◆ Assigned task:
First find the line containing "black semicircle: moved 2 px left" in the data, then set it down exactly along with every line after it, through the last.

[Collection entries]
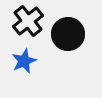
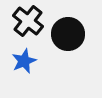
black cross: rotated 12 degrees counterclockwise
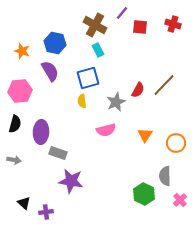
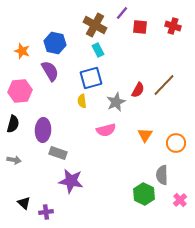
red cross: moved 2 px down
blue square: moved 3 px right
black semicircle: moved 2 px left
purple ellipse: moved 2 px right, 2 px up
gray semicircle: moved 3 px left, 1 px up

◆ Solution to this task:
black semicircle: moved 2 px left
purple ellipse: moved 2 px right, 2 px up
gray semicircle: moved 3 px left, 1 px up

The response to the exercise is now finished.